#### [PROBLEM TO WORK ON]
Go through the listing below and repeat it exactly, dropping the pictures.

#### [EXTRACTED MATERIAL]
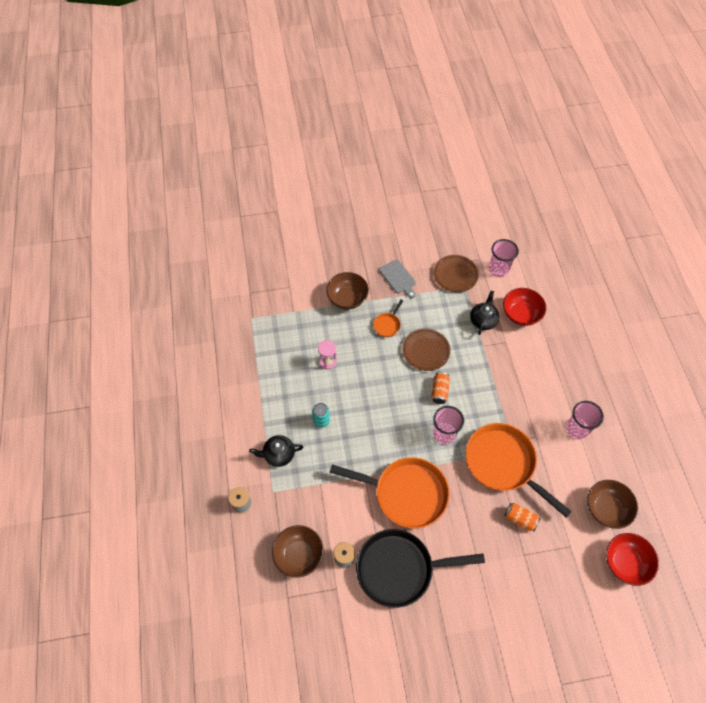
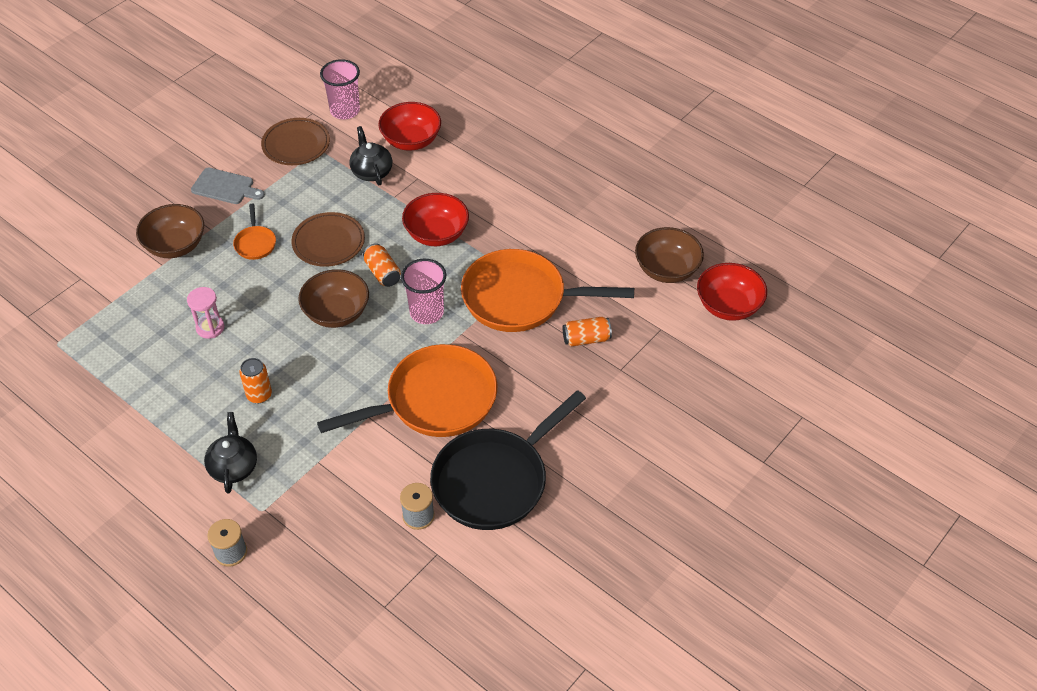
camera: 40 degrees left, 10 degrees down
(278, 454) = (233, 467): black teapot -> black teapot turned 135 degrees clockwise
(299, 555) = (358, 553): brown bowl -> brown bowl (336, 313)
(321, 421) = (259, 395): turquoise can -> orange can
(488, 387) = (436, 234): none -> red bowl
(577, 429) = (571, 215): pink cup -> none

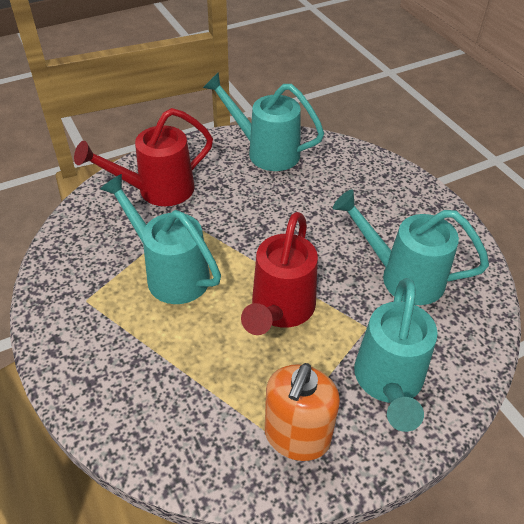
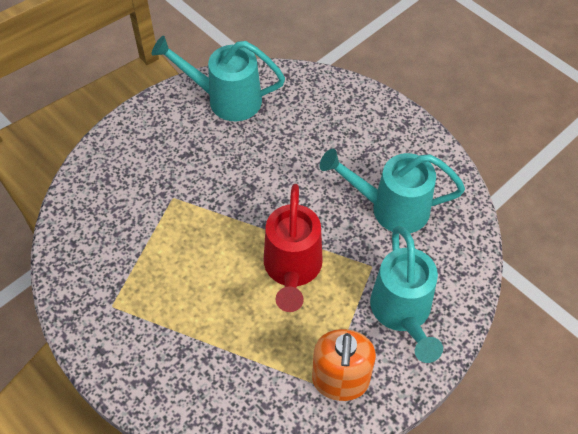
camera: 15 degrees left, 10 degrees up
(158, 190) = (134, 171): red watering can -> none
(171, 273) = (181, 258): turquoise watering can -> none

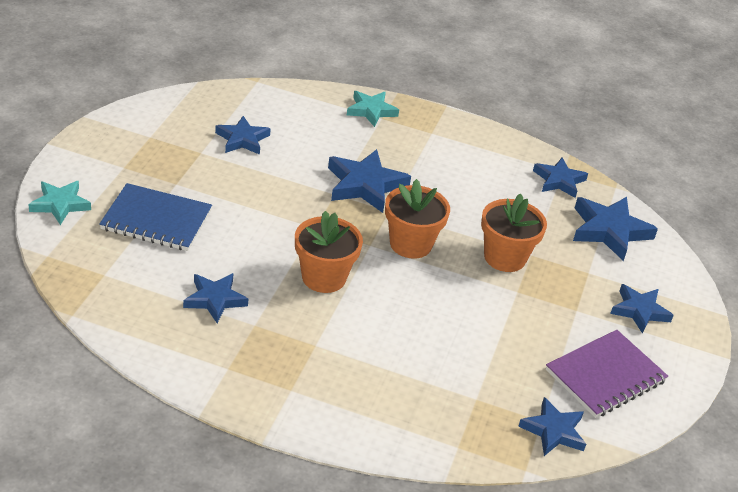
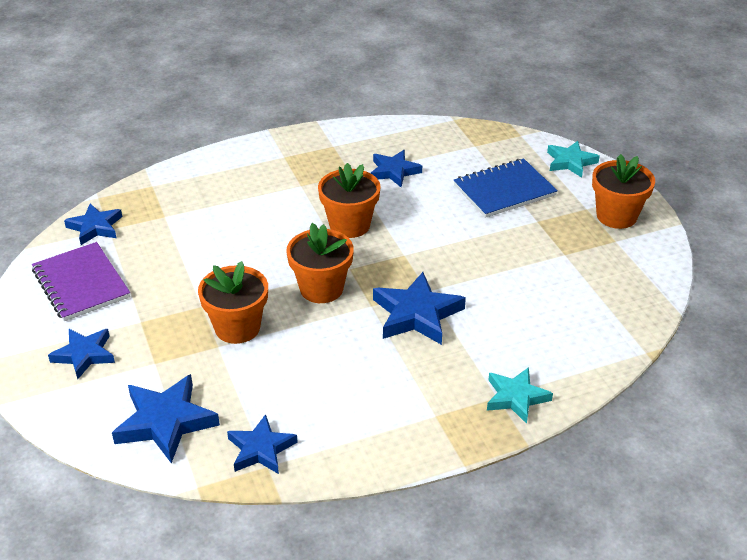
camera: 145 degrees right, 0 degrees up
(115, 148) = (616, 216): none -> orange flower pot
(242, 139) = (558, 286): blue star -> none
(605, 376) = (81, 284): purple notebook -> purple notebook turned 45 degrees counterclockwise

#### [SOLUTION FOR THIS TASK]
camera: 40 degrees left, 10 degrees down
(278, 454) = (233, 467): black teapot -> black teapot turned 135 degrees clockwise
(299, 555) = (358, 553): brown bowl -> brown bowl (336, 313)
(321, 421) = (259, 395): turquoise can -> orange can
(488, 387) = (436, 234): none -> red bowl
(577, 429) = (571, 215): pink cup -> none

camera: 15 degrees left, 10 degrees up
(158, 190) = (134, 171): red watering can -> none
(171, 273) = (181, 258): turquoise watering can -> none

camera: 145 degrees right, 0 degrees up
(115, 148) = (616, 216): none -> orange flower pot
(242, 139) = (558, 286): blue star -> none
(605, 376) = (81, 284): purple notebook -> purple notebook turned 45 degrees counterclockwise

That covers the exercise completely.